**Records to use**
──────
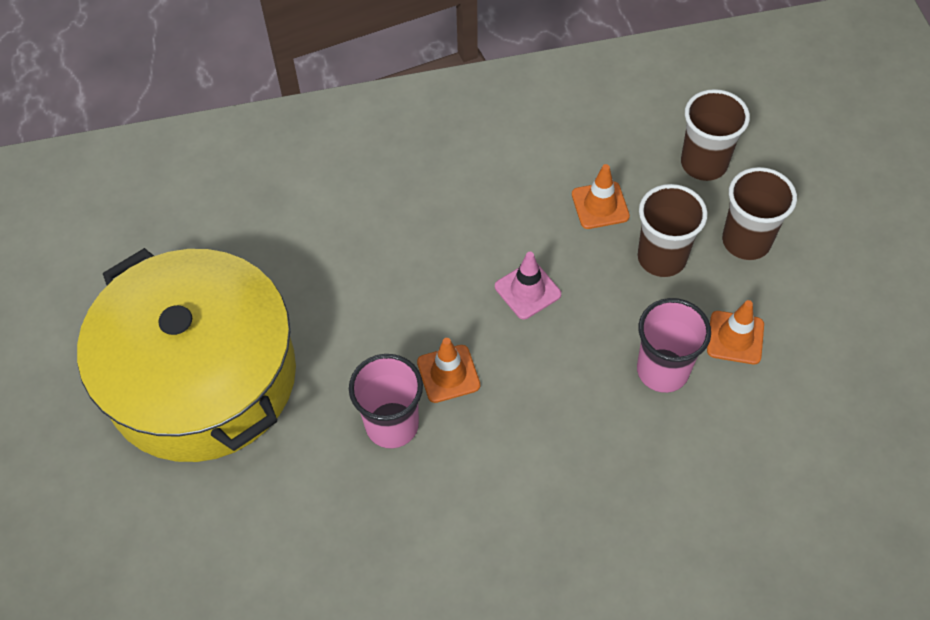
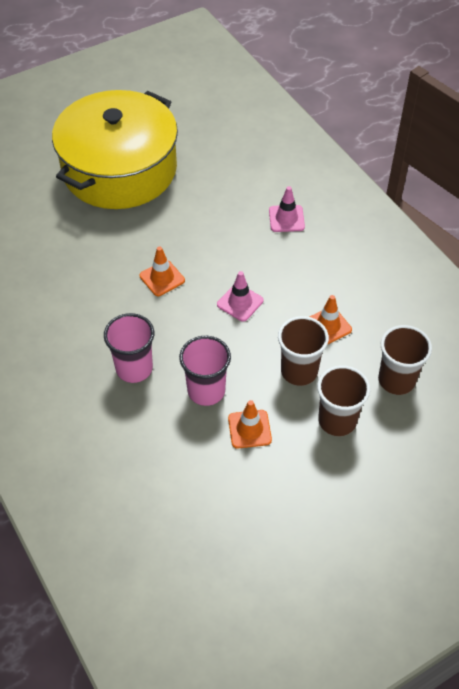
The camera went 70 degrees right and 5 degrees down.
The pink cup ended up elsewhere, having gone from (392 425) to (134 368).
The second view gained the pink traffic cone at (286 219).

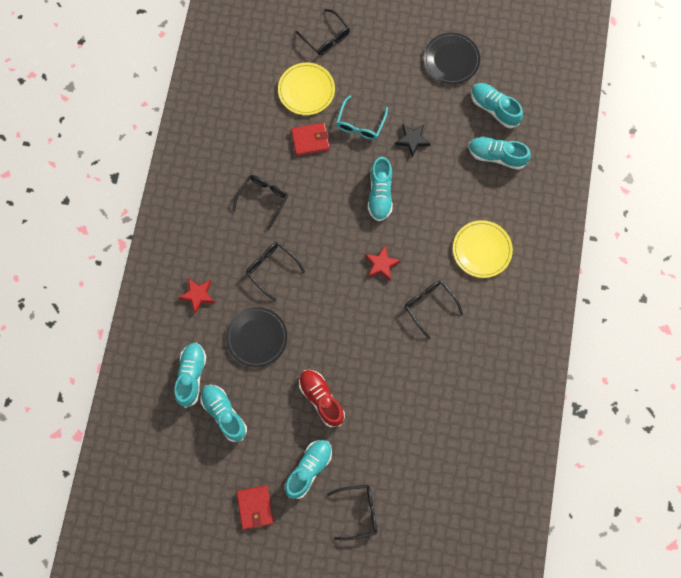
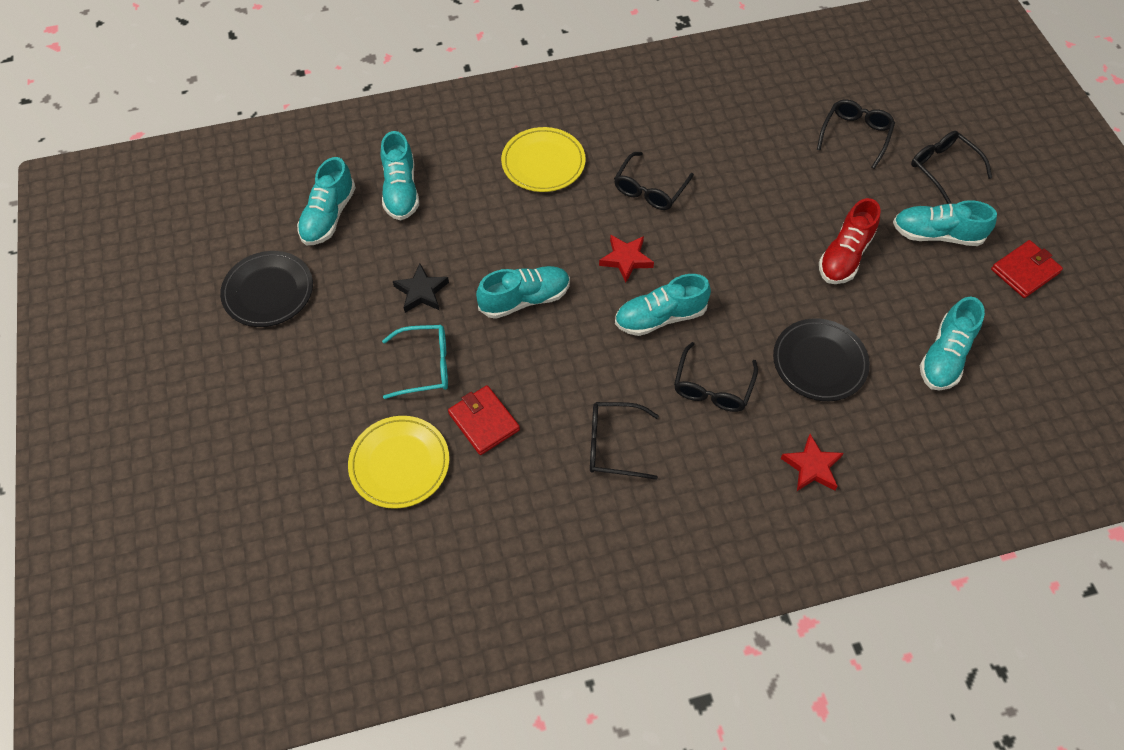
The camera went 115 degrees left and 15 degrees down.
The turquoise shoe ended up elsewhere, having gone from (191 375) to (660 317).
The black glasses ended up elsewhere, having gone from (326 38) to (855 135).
──────
Copy out every entry exactly as written, but not the pictures.

The camera went 70 degrees right and 5 degrees down.
The pink cup ended up elsewhere, having gone from (392 425) to (134 368).
The second view gained the pink traffic cone at (286 219).

The camera went 115 degrees left and 15 degrees down.
The turquoise shoe ended up elsewhere, having gone from (191 375) to (660 317).
The black glasses ended up elsewhere, having gone from (326 38) to (855 135).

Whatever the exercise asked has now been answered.